Dataset entries:
○ ○ ○ ○

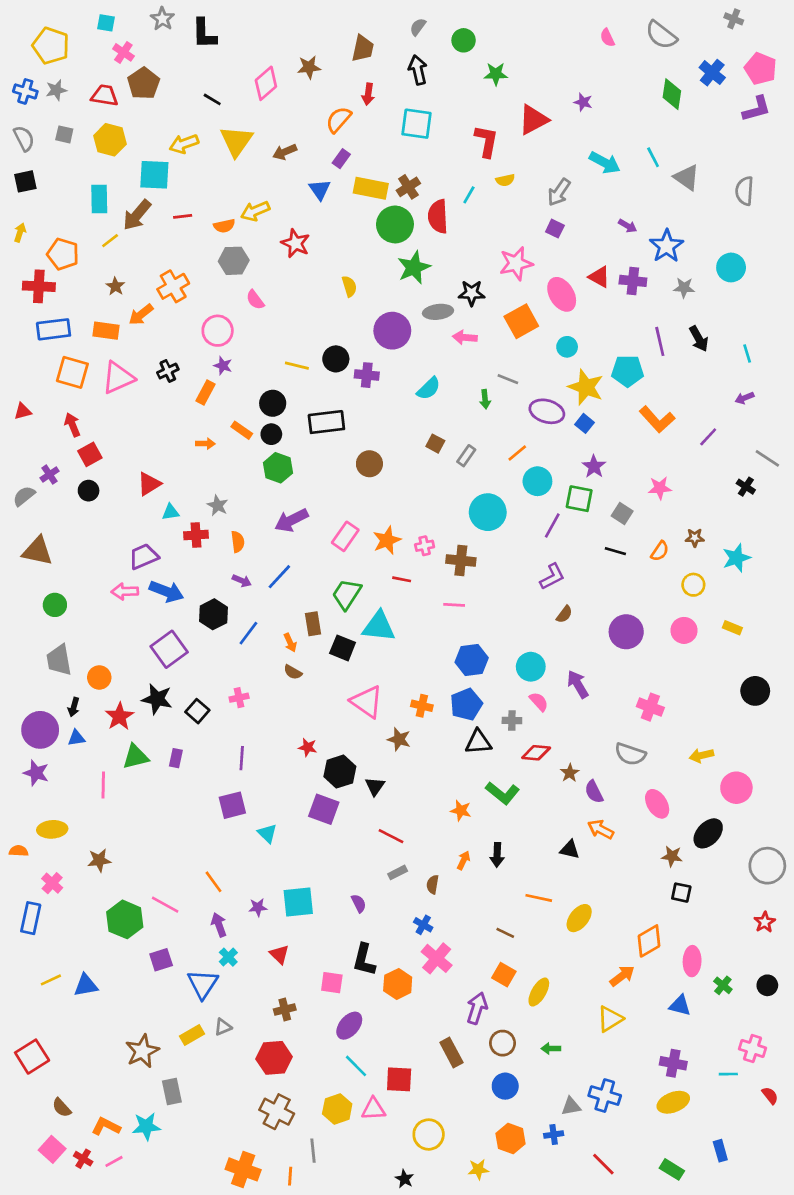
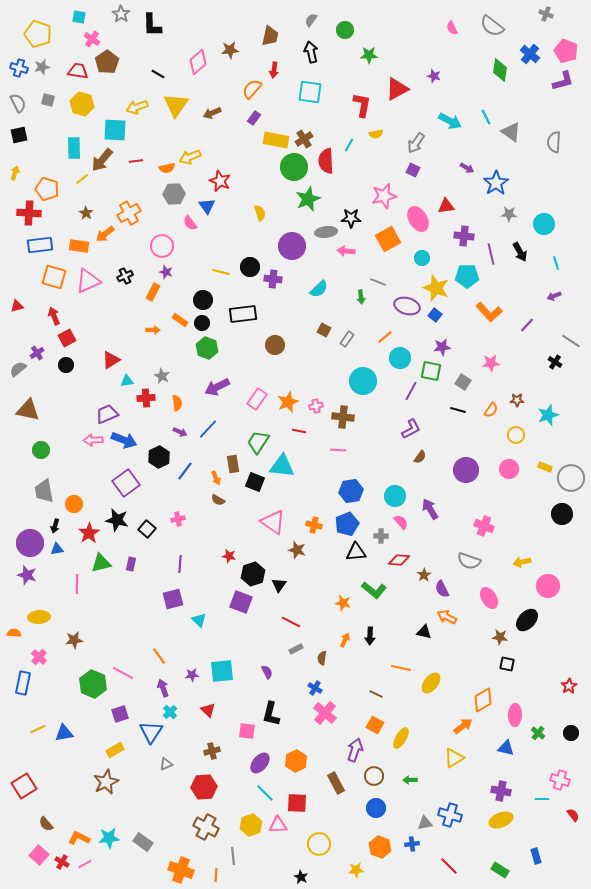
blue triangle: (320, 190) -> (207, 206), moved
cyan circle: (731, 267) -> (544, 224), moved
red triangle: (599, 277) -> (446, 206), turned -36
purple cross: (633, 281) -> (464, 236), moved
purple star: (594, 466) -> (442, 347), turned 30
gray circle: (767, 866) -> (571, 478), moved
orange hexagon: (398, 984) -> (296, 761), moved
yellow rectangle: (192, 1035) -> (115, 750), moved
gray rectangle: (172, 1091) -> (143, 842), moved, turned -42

○ ○ ○ ○

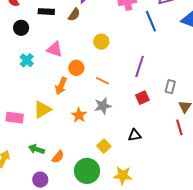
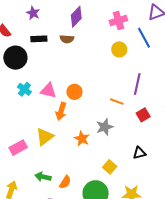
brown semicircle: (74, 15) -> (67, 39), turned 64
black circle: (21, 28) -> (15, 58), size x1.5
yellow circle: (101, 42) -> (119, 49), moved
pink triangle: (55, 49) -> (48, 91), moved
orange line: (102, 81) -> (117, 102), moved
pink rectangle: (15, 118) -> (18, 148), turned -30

○ ○ ○ ○

▶ **What is required**: From the entries above, select each line containing the string "purple".

▶ **Completed exercise**:
purple cross: (633, 281) -> (464, 236), moved
purple star: (594, 466) -> (442, 347), turned 30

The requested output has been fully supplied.